# YOUR INSTRUCTIONS
When you reach the listing, restate it word for word, leaving nothing out.

# DATA FOR THIS EXERCISE

.....

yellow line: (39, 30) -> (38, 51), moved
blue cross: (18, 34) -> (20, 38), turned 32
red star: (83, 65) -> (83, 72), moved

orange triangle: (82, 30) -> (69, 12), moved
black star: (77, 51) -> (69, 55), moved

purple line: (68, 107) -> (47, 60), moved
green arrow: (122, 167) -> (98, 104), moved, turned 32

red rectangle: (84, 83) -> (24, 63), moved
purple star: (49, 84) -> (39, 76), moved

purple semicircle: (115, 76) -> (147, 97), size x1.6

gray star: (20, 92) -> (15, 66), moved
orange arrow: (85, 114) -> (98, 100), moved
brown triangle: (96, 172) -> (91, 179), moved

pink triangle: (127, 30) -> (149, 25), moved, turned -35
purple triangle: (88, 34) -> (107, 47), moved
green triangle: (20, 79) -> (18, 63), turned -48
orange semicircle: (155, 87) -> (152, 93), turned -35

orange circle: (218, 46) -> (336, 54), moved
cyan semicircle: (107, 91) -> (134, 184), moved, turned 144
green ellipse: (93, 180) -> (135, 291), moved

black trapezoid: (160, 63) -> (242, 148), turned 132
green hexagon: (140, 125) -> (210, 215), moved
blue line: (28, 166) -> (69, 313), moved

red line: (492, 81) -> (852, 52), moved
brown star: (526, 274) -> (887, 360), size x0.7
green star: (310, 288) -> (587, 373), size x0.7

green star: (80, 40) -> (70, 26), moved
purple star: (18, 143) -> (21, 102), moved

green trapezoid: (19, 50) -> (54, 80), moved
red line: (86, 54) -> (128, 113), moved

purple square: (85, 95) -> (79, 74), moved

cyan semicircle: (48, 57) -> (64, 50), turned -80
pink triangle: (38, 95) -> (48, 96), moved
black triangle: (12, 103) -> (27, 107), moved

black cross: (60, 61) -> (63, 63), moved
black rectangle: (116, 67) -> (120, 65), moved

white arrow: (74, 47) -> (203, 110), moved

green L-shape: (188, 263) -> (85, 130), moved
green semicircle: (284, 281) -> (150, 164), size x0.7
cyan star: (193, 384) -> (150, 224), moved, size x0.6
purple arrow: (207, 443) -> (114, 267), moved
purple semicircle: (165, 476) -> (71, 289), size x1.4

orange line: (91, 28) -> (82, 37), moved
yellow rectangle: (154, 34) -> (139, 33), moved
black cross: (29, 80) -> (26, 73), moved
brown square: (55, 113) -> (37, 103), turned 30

.....

# WORKED SOLUTION
yellow line: (39, 30) -> (38, 51), moved
blue cross: (18, 34) -> (20, 38), turned 32
red star: (83, 65) -> (83, 72), moved

orange triangle: (82, 30) -> (69, 12), moved
black star: (77, 51) -> (69, 55), moved

purple line: (68, 107) -> (47, 60), moved
green arrow: (122, 167) -> (98, 104), moved, turned 32

red rectangle: (84, 83) -> (24, 63), moved
purple star: (49, 84) -> (39, 76), moved

purple semicircle: (115, 76) -> (147, 97), size x1.6

gray star: (20, 92) -> (15, 66), moved
orange arrow: (85, 114) -> (98, 100), moved
brown triangle: (96, 172) -> (91, 179), moved

pink triangle: (127, 30) -> (149, 25), moved, turned -35
purple triangle: (88, 34) -> (107, 47), moved
green triangle: (20, 79) -> (18, 63), turned -48
orange semicircle: (155, 87) -> (152, 93), turned -35

orange circle: (218, 46) -> (336, 54), moved
cyan semicircle: (107, 91) -> (134, 184), moved, turned 144
green ellipse: (93, 180) -> (135, 291), moved

black trapezoid: (160, 63) -> (242, 148), turned 132
green hexagon: (140, 125) -> (210, 215), moved
blue line: (28, 166) -> (69, 313), moved

red line: (492, 81) -> (852, 52), moved
brown star: (526, 274) -> (887, 360), size x0.7
green star: (310, 288) -> (587, 373), size x0.7

green star: (80, 40) -> (70, 26), moved
purple star: (18, 143) -> (21, 102), moved

green trapezoid: (19, 50) -> (54, 80), moved
red line: (86, 54) -> (128, 113), moved

purple square: (85, 95) -> (79, 74), moved

cyan semicircle: (48, 57) -> (64, 50), turned -80
pink triangle: (38, 95) -> (48, 96), moved
black triangle: (12, 103) -> (27, 107), moved

black cross: (60, 61) -> (63, 63), moved
black rectangle: (116, 67) -> (120, 65), moved

white arrow: (74, 47) -> (203, 110), moved

green L-shape: (188, 263) -> (85, 130), moved
green semicircle: (284, 281) -> (150, 164), size x0.7
cyan star: (193, 384) -> (150, 224), moved, size x0.6
purple arrow: (207, 443) -> (114, 267), moved
purple semicircle: (165, 476) -> (71, 289), size x1.4

orange line: (91, 28) -> (82, 37), moved
yellow rectangle: (154, 34) -> (139, 33), moved
black cross: (29, 80) -> (26, 73), moved
brown square: (55, 113) -> (37, 103), turned 30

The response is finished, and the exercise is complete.